## Brief
Exactly the line that contains "C7: 6.8nF (DAC, GND) -> 6.8nF (GND, U3/PB0)" and the lines following it to the end of the data are to be reproduced, and nothing more.

## Change listing data
● ● ● ● ● ● ●

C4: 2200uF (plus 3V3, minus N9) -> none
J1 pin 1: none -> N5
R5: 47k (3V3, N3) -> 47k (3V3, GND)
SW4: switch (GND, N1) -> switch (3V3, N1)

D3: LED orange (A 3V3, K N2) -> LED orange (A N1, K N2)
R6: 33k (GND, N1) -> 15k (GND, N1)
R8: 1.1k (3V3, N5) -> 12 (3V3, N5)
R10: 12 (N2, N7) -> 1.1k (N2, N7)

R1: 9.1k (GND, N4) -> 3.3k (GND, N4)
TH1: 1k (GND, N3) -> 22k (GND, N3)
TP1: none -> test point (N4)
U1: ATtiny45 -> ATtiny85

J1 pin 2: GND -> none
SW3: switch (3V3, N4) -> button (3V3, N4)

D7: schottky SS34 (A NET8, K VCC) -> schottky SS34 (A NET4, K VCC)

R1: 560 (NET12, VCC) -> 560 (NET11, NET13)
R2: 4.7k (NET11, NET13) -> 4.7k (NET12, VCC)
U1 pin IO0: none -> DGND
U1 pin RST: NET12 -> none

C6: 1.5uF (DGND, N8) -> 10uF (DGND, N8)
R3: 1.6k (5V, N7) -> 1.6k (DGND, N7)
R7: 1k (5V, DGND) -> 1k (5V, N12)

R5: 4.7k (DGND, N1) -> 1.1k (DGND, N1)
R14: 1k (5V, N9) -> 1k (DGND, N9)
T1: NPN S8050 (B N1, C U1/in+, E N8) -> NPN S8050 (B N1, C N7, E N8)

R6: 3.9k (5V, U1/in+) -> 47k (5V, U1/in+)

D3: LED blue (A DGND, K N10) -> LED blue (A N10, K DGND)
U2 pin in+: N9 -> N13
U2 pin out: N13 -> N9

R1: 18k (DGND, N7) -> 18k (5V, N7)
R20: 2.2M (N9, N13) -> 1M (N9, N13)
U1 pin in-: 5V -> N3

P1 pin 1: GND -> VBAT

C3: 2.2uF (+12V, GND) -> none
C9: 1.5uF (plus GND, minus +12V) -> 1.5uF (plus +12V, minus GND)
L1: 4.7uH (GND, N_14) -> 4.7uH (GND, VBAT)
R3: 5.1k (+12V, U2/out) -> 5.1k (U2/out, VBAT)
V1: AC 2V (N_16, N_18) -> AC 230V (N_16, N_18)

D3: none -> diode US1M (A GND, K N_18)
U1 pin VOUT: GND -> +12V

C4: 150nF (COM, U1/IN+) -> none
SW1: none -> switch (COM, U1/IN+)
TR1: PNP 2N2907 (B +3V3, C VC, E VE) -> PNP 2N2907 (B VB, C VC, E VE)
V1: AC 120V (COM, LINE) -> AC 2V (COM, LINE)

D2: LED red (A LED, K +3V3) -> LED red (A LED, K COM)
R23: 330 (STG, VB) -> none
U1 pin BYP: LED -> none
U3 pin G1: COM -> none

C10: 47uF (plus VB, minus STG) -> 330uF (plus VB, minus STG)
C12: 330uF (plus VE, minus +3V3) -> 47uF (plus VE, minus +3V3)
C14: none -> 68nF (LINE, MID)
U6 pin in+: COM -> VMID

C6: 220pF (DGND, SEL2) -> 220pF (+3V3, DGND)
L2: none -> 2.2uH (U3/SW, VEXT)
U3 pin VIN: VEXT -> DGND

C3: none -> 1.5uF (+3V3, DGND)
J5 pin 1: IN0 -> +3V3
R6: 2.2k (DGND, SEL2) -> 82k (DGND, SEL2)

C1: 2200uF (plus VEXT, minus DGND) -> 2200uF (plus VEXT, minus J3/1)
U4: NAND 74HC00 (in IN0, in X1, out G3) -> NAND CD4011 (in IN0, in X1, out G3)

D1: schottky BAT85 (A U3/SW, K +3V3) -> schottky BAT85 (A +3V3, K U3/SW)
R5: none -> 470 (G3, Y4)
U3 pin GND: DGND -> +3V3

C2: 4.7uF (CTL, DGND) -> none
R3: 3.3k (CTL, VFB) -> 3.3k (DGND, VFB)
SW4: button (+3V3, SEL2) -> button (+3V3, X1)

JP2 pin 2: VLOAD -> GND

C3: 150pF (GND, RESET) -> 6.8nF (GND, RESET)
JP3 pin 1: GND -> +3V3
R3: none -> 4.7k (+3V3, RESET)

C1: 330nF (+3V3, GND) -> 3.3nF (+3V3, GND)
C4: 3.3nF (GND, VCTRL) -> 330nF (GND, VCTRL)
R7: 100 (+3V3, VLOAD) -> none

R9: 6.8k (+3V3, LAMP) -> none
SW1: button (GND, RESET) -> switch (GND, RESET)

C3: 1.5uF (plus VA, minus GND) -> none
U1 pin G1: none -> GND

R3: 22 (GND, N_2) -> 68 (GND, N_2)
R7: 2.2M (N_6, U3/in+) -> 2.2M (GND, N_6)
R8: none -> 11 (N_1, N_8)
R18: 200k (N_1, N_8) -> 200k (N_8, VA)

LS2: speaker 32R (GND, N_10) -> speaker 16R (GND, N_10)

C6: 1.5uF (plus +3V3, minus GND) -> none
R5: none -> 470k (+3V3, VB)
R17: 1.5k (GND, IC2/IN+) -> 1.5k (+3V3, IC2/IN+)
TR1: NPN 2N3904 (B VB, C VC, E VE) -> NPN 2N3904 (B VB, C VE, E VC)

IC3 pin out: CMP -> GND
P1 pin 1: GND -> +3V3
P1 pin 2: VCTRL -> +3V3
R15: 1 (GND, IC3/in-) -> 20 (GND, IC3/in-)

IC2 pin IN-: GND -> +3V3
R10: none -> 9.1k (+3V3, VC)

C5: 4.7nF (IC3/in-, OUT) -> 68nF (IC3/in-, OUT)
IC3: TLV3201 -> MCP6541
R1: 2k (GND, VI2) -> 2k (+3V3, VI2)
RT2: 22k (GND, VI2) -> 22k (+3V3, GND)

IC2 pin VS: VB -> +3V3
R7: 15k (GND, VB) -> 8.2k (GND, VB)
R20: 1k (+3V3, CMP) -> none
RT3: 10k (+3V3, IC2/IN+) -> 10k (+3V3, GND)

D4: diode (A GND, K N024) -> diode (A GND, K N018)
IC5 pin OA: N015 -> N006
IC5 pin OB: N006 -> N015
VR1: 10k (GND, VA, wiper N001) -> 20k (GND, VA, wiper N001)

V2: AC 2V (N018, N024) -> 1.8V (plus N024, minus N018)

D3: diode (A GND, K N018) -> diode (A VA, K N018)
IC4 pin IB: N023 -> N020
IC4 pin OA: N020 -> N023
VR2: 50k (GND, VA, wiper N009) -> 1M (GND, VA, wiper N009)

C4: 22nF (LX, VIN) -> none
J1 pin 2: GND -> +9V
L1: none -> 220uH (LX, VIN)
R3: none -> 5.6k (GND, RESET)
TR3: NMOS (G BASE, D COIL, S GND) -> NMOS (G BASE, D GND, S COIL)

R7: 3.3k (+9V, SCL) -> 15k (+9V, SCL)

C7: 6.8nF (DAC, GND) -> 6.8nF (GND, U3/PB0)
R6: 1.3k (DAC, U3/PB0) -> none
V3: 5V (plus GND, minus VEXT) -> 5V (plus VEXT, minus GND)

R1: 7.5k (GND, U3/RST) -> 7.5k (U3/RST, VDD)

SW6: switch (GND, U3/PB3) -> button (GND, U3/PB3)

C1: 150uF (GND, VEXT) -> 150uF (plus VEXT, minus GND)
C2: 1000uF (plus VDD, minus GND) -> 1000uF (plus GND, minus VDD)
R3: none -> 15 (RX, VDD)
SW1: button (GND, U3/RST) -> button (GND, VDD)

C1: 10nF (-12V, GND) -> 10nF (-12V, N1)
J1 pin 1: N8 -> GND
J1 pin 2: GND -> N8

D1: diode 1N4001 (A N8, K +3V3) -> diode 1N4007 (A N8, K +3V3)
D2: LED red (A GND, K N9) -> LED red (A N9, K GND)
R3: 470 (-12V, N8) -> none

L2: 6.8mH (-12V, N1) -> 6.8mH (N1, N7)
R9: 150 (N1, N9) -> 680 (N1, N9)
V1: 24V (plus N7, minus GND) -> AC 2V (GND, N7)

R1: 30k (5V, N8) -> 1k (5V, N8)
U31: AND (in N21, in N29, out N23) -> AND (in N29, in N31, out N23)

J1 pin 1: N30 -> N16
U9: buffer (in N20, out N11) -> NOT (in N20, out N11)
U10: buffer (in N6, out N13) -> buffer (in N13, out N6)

● ● ● ● ● ● ●

## Response to the task
C7: 6.8nF (DAC, GND) -> 6.8nF (GND, U3/PB0)
R6: 1.3k (DAC, U3/PB0) -> none
V3: 5V (plus GND, minus VEXT) -> 5V (plus VEXT, minus GND)

R1: 7.5k (GND, U3/RST) -> 7.5k (U3/RST, VDD)

SW6: switch (GND, U3/PB3) -> button (GND, U3/PB3)

C1: 150uF (GND, VEXT) -> 150uF (plus VEXT, minus GND)
C2: 1000uF (plus VDD, minus GND) -> 1000uF (plus GND, minus VDD)
R3: none -> 15 (RX, VDD)
SW1: button (GND, U3/RST) -> button (GND, VDD)

C1: 10nF (-12V, GND) -> 10nF (-12V, N1)
J1 pin 1: N8 -> GND
J1 pin 2: GND -> N8

D1: diode 1N4001 (A N8, K +3V3) -> diode 1N4007 (A N8, K +3V3)
D2: LED red (A GND, K N9) -> LED red (A N9, K GND)
R3: 470 (-12V, N8) -> none

L2: 6.8mH (-12V, N1) -> 6.8mH (N1, N7)
R9: 150 (N1, N9) -> 680 (N1, N9)
V1: 24V (plus N7, minus GND) -> AC 2V (GND, N7)

R1: 30k (5V, N8) -> 1k (5V, N8)
U31: AND (in N21, in N29, out N23) -> AND (in N29, in N31, out N23)

J1 pin 1: N30 -> N16
U9: buffer (in N20, out N11) -> NOT (in N20, out N11)
U10: buffer (in N6, out N13) -> buffer (in N13, out N6)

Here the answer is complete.